__To do__.
From the data below, return the exact lines starting at the line containing "(683, 280) = (611, 205): black" and ending at the line containing "(500, 352) = (410, 421): turquoise", both included, and nothing else.

__Exercise inputs__.
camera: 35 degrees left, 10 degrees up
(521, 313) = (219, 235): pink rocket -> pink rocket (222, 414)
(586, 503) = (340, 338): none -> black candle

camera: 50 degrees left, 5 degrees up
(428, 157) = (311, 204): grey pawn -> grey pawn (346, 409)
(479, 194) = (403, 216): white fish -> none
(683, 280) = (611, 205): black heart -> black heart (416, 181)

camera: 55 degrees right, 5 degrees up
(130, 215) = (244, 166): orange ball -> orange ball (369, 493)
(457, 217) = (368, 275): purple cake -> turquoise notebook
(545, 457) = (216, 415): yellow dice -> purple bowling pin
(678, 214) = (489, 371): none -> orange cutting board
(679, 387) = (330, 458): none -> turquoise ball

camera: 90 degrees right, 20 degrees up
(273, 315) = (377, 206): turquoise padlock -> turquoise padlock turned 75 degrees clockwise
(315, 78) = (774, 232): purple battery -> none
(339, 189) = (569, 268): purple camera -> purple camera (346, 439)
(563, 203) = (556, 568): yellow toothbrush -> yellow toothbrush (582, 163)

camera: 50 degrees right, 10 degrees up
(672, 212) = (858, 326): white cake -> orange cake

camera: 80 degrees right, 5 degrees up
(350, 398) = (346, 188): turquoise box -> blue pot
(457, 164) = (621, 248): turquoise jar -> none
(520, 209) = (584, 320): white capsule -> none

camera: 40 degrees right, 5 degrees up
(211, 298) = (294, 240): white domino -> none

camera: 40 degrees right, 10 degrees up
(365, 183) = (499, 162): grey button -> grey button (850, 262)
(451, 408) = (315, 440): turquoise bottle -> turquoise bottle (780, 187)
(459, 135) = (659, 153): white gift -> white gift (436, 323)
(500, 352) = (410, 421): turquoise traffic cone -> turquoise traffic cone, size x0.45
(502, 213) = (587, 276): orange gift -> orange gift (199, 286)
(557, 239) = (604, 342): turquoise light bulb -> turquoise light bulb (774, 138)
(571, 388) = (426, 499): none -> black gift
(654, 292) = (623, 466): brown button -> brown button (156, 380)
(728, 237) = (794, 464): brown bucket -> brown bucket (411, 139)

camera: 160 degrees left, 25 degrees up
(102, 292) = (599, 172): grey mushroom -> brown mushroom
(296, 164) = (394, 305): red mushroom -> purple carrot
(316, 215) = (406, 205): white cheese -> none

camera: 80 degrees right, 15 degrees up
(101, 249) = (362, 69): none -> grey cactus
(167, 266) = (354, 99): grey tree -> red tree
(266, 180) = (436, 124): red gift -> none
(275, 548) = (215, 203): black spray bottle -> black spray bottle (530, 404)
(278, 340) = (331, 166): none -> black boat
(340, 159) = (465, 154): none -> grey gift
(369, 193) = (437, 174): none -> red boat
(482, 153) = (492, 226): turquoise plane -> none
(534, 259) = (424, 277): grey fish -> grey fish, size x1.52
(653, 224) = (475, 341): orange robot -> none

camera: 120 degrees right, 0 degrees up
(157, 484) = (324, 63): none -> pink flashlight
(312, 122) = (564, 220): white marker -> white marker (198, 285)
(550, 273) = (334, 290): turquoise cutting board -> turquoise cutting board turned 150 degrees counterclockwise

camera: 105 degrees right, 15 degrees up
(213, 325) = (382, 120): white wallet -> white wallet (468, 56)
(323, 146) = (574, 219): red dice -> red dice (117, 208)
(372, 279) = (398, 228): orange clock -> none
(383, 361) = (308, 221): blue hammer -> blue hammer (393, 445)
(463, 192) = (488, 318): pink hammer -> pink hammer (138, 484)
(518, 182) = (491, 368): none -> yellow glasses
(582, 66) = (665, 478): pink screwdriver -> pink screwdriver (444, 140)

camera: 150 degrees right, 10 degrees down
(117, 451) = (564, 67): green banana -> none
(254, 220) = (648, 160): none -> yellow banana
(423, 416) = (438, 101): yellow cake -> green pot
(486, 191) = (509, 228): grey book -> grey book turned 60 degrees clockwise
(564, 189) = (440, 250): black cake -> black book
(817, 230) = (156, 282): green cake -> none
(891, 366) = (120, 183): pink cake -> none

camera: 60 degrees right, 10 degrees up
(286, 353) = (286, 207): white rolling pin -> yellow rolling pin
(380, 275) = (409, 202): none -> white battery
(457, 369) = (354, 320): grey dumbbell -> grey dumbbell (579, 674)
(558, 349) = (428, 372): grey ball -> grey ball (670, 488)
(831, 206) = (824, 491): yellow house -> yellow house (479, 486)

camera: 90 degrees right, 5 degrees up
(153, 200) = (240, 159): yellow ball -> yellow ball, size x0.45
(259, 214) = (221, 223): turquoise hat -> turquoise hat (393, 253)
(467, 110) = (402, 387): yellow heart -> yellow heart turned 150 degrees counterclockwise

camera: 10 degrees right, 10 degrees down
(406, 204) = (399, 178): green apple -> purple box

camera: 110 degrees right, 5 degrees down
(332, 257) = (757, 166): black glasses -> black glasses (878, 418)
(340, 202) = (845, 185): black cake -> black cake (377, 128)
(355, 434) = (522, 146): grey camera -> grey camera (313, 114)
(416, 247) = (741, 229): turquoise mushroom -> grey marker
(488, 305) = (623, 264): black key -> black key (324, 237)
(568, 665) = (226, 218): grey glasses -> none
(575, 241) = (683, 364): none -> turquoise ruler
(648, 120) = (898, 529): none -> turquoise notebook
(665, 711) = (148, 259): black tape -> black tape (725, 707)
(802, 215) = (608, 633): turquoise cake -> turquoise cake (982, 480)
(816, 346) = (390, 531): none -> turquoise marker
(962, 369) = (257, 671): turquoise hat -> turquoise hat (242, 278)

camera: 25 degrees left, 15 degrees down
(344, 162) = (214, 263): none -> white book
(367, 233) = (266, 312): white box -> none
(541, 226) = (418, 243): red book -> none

__Finished task__.
(683, 280) = (611, 205): black heart -> black heart (416, 181)

camera: 55 degrees right, 5 degrees up
(130, 215) = (244, 166): orange ball -> orange ball (369, 493)
(457, 217) = (368, 275): purple cake -> turquoise notebook
(545, 457) = (216, 415): yellow dice -> purple bowling pin
(678, 214) = (489, 371): none -> orange cutting board
(679, 387) = (330, 458): none -> turquoise ball

camera: 90 degrees right, 20 degrees up
(273, 315) = (377, 206): turquoise padlock -> turquoise padlock turned 75 degrees clockwise
(315, 78) = (774, 232): purple battery -> none
(339, 189) = (569, 268): purple camera -> purple camera (346, 439)
(563, 203) = (556, 568): yellow toothbrush -> yellow toothbrush (582, 163)

camera: 50 degrees right, 10 degrees up
(672, 212) = (858, 326): white cake -> orange cake

camera: 80 degrees right, 5 degrees up
(350, 398) = (346, 188): turquoise box -> blue pot
(457, 164) = (621, 248): turquoise jar -> none
(520, 209) = (584, 320): white capsule -> none

camera: 40 degrees right, 5 degrees up
(211, 298) = (294, 240): white domino -> none

camera: 40 degrees right, 10 degrees up
(365, 183) = (499, 162): grey button -> grey button (850, 262)
(451, 408) = (315, 440): turquoise bottle -> turquoise bottle (780, 187)
(459, 135) = (659, 153): white gift -> white gift (436, 323)
(500, 352) = (410, 421): turquoise traffic cone -> turquoise traffic cone, size x0.45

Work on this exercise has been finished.